───── PROVIDED RECORDS ─────
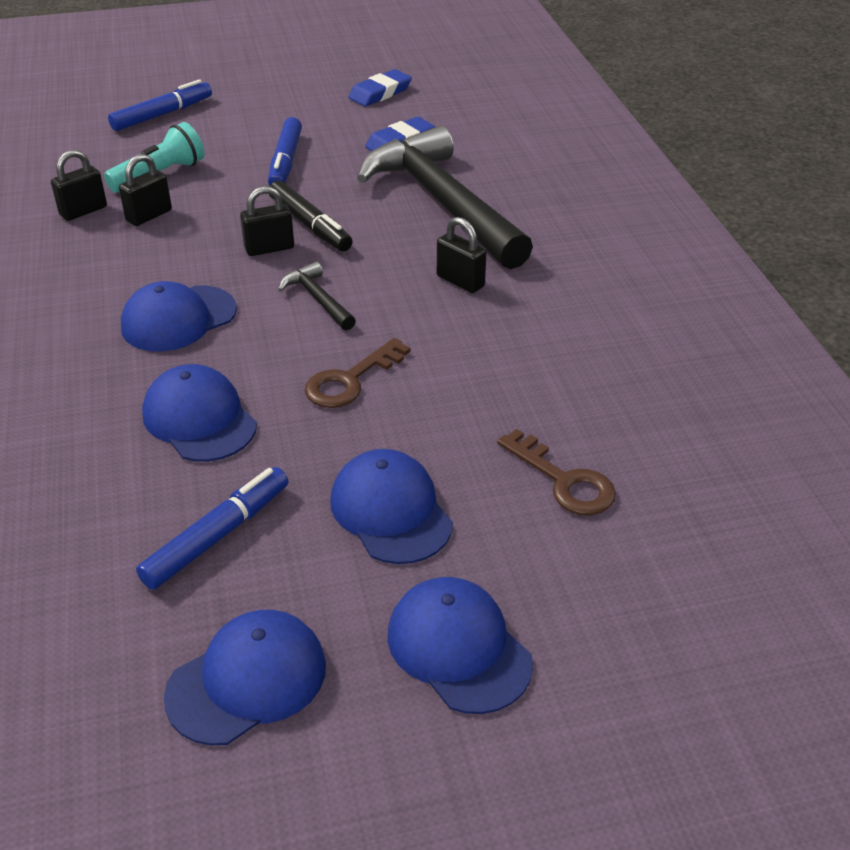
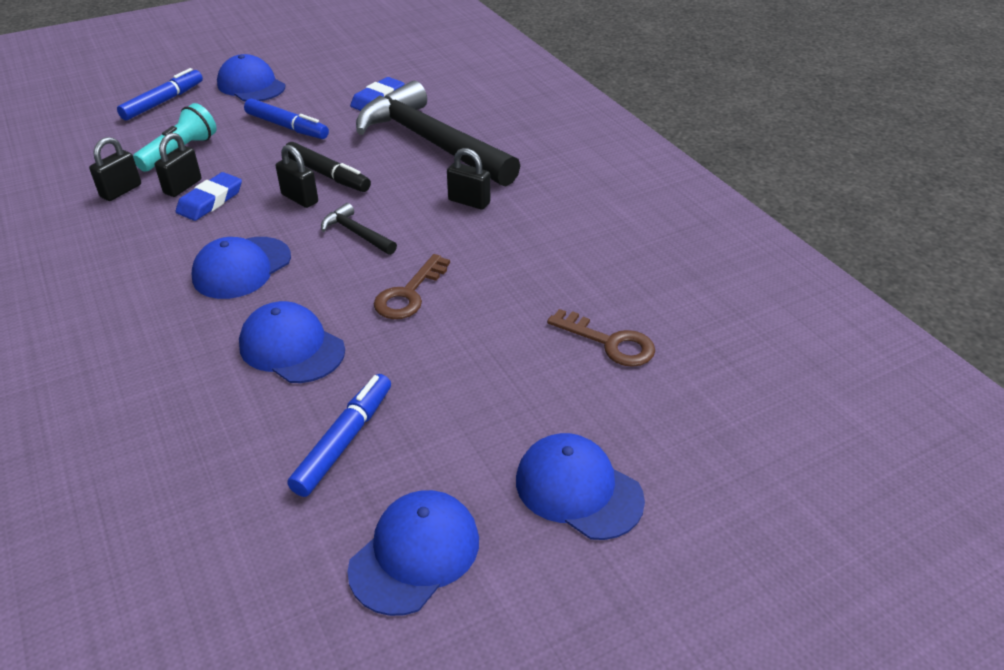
camera: 15 degrees left, 0 degrees up
black padlock [240,186,294,256] -> black padlock turned 75 degrees clockwise [276,145,318,208]
blue marker [268,117,302,185] -> blue marker turned 45 degrees counterclockwise [244,98,329,139]
blue cap [330,449,453,564] -> blue cap moved to [217,54,285,101]
blue eraser [348,69,412,106] -> blue eraser moved to [176,172,242,221]

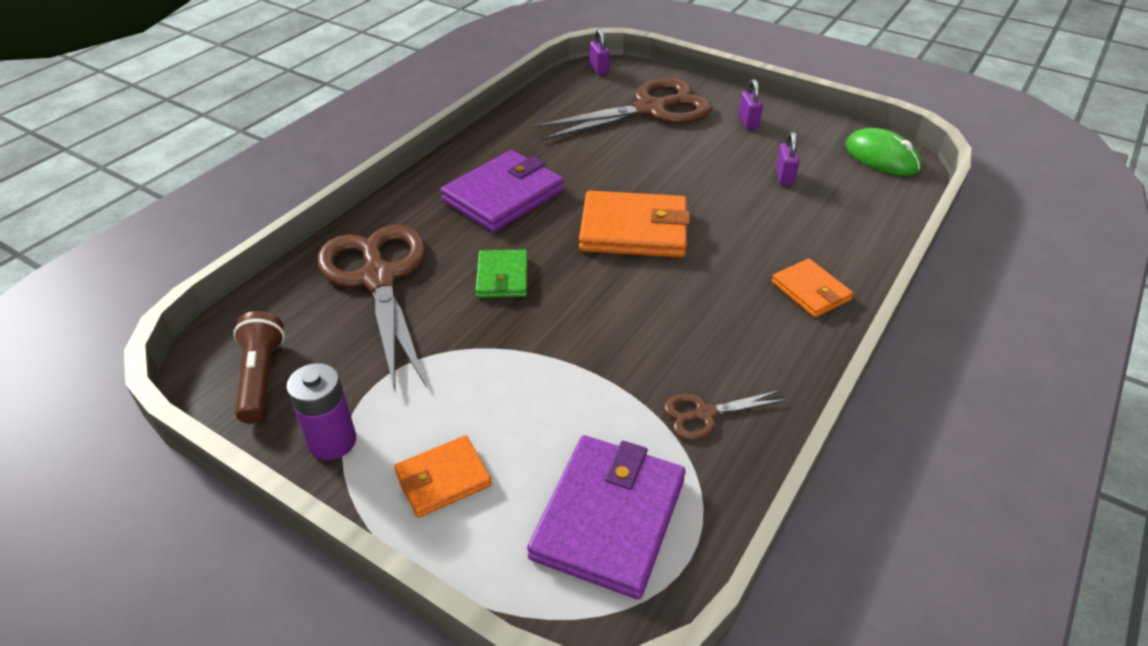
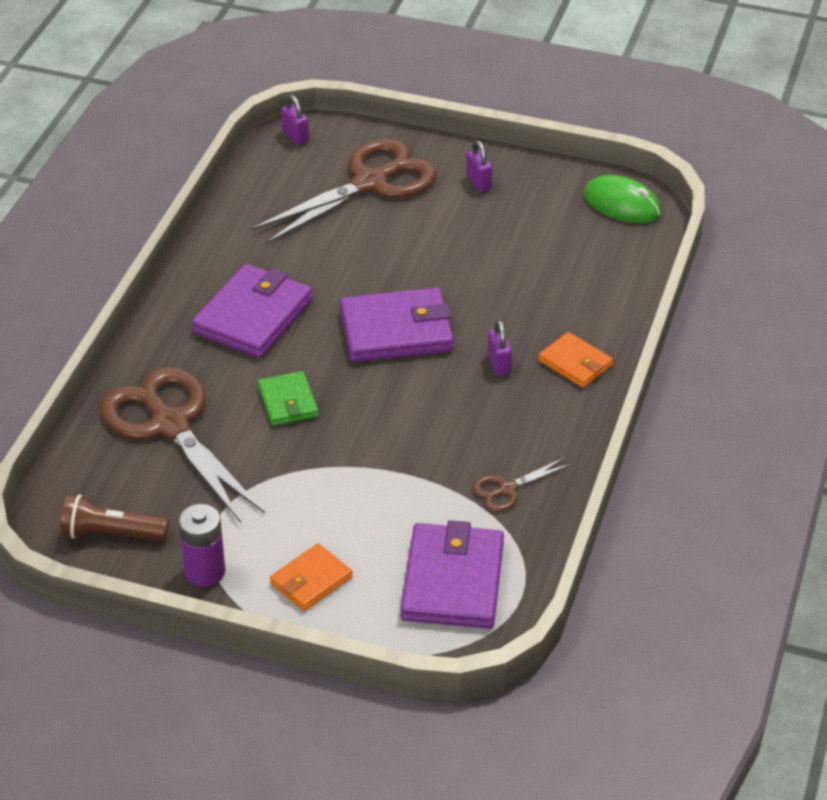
camera: 15 degrees left, 0 degrees up
brown flashlight [233,311,285,424] -> brown flashlight turned 60 degrees counterclockwise [60,494,169,541]
orange wallet [579,191,690,258] -> purple wallet [340,287,454,362]
purple padlock [776,132,800,185] -> purple padlock moved to [488,320,512,376]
─────
**YOUR TASK:**
All that the answer may contain is the exact text of the lines from the one with "blue cap [330,449,453,564]" through the last line of the material, pictures excluded.

**YOUR SOLUTION:**
blue cap [330,449,453,564] -> blue cap moved to [217,54,285,101]
blue eraser [348,69,412,106] -> blue eraser moved to [176,172,242,221]

camera: 15 degrees left, 0 degrees up
brown flashlight [233,311,285,424] -> brown flashlight turned 60 degrees counterclockwise [60,494,169,541]
orange wallet [579,191,690,258] -> purple wallet [340,287,454,362]
purple padlock [776,132,800,185] -> purple padlock moved to [488,320,512,376]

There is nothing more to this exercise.